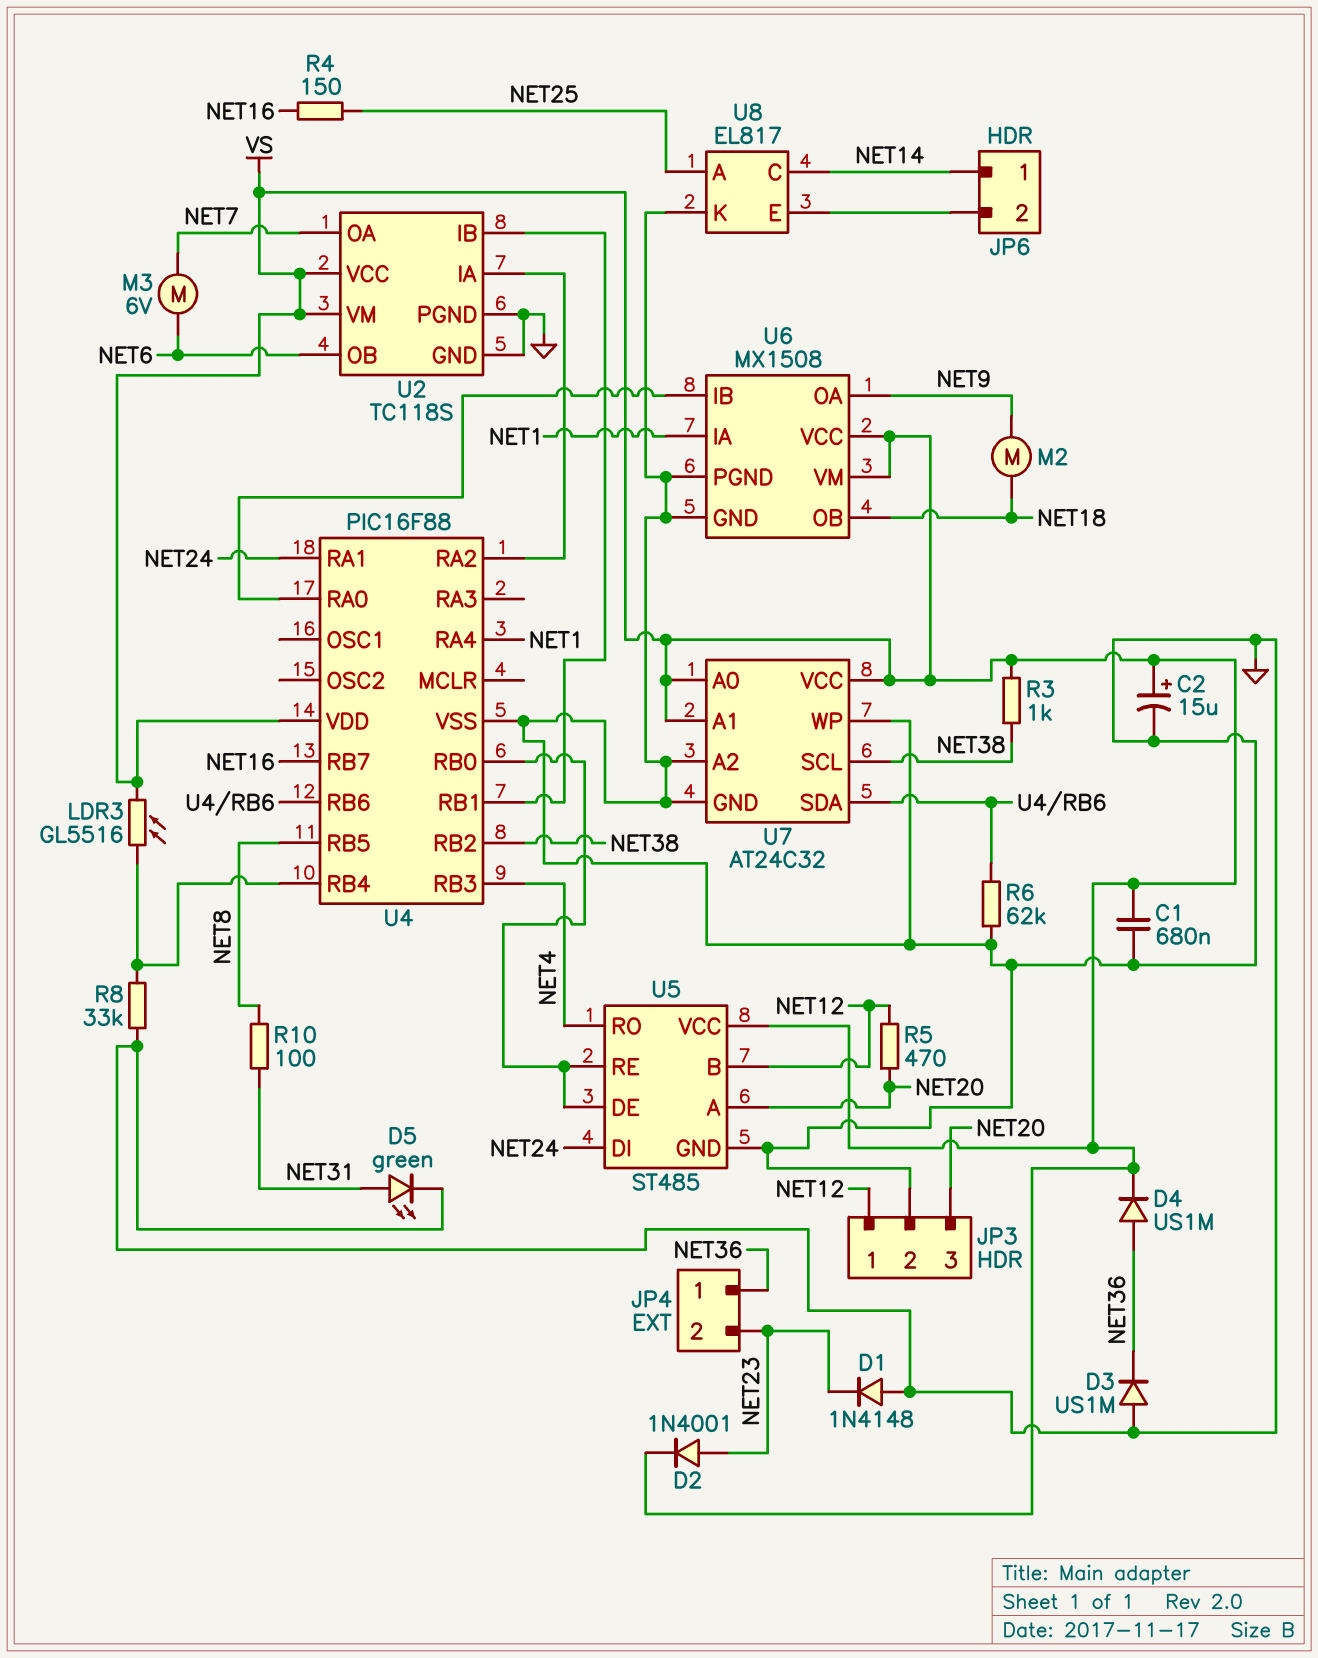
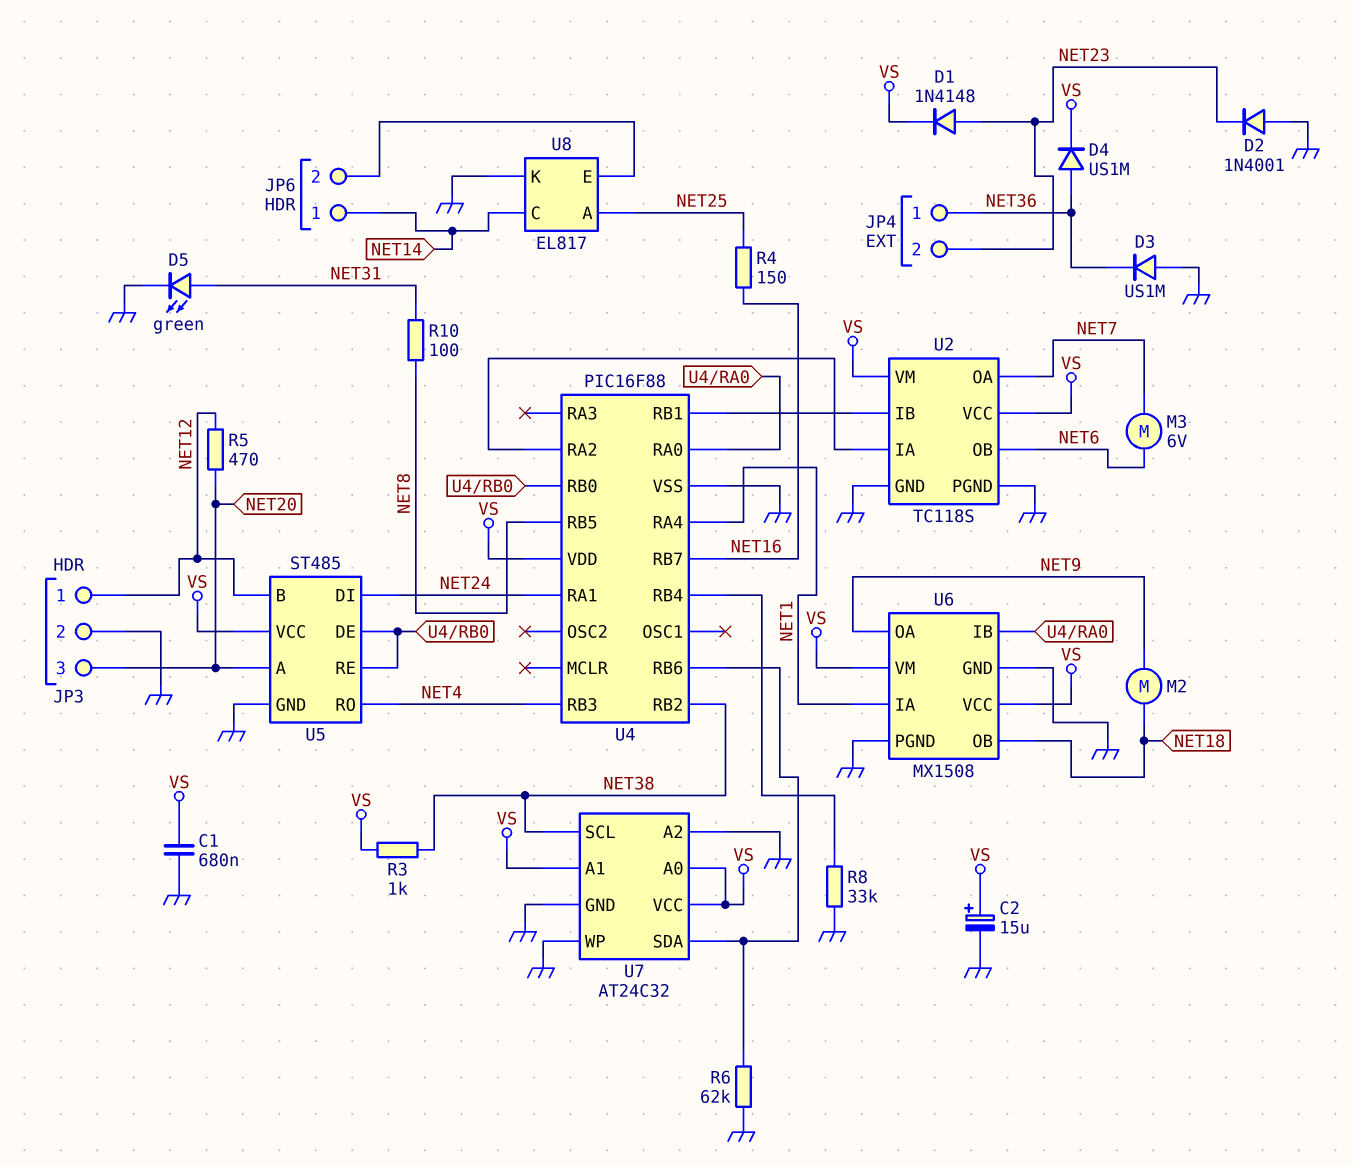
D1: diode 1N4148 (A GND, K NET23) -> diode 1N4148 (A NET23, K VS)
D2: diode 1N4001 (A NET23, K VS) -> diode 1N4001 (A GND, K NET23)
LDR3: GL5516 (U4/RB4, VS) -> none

------------------------------------------------------------

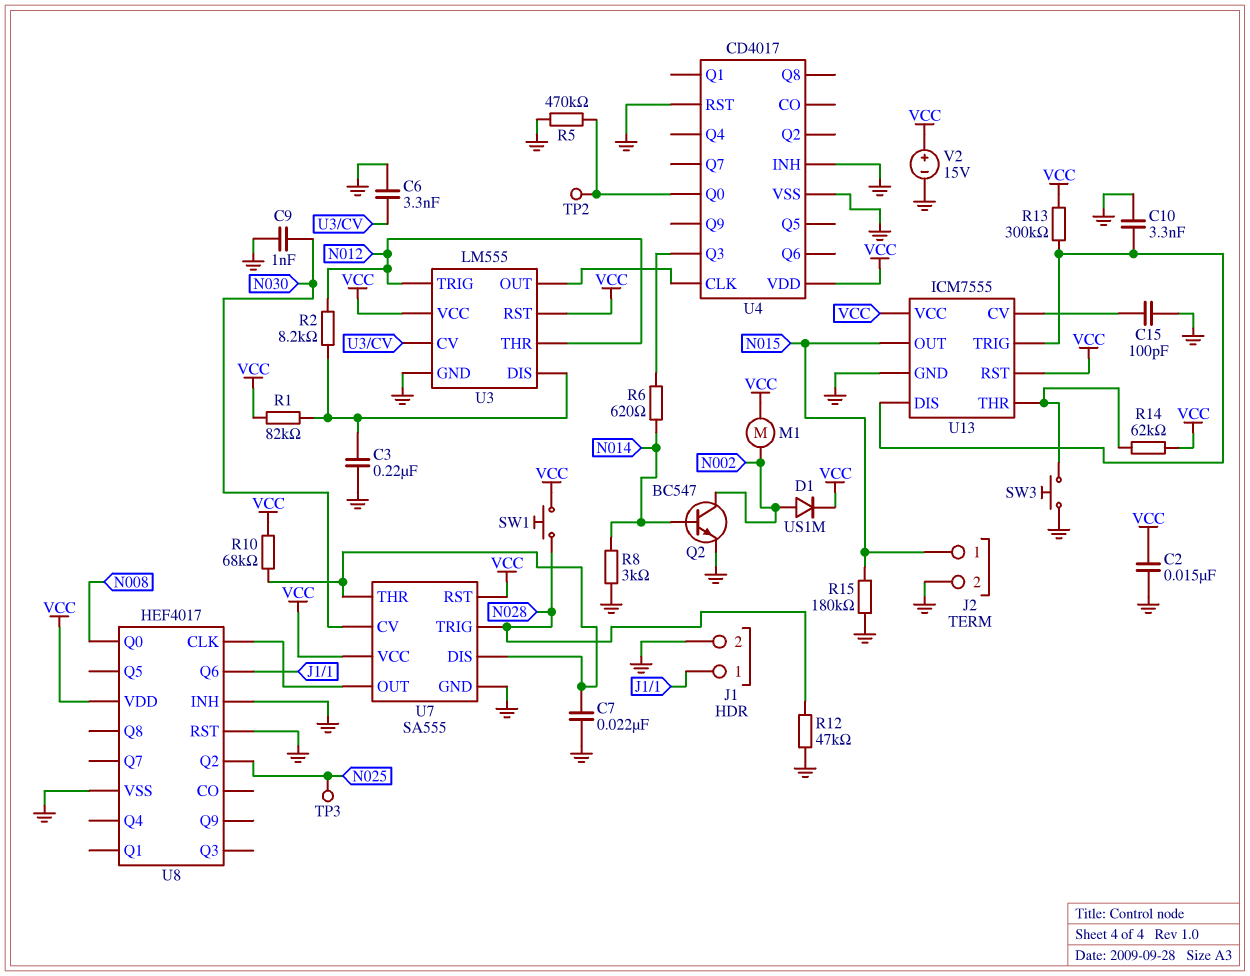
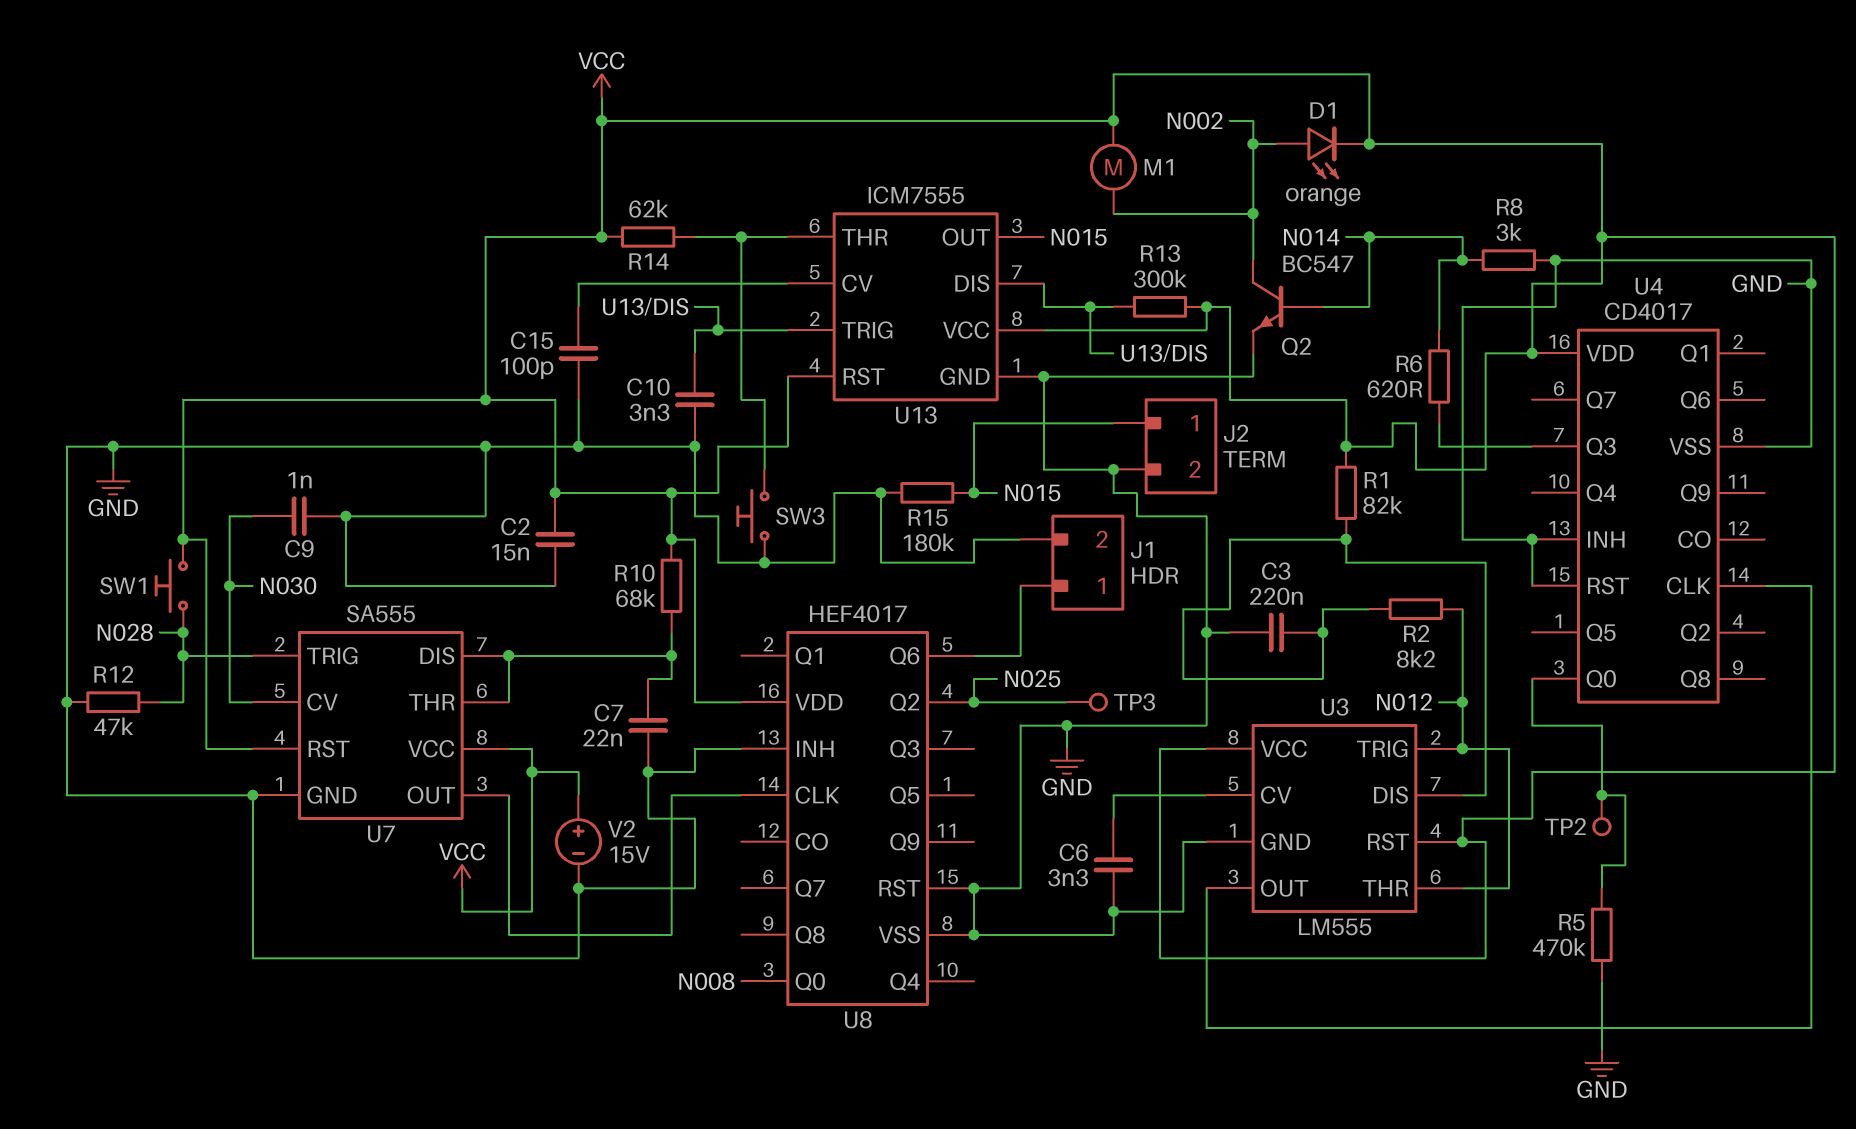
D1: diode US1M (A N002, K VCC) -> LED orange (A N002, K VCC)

------------------------------------------------------------

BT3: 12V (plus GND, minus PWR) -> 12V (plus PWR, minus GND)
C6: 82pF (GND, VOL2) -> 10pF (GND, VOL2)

------------------------------------------------------------

▶ _WHAT YOU NEED TO DO_:
Everything above from the line containing "D1: diode 1N4148" down to the line containing "LDR3: GL5516 (U4/RB4, VS) -> none" is to be transcribed exactly, with both of those lines included and nothing else added.

▶ _RESULT FOR THIS TASK_:
D1: diode 1N4148 (A GND, K NET23) -> diode 1N4148 (A NET23, K VS)
D2: diode 1N4001 (A NET23, K VS) -> diode 1N4001 (A GND, K NET23)
LDR3: GL5516 (U4/RB4, VS) -> none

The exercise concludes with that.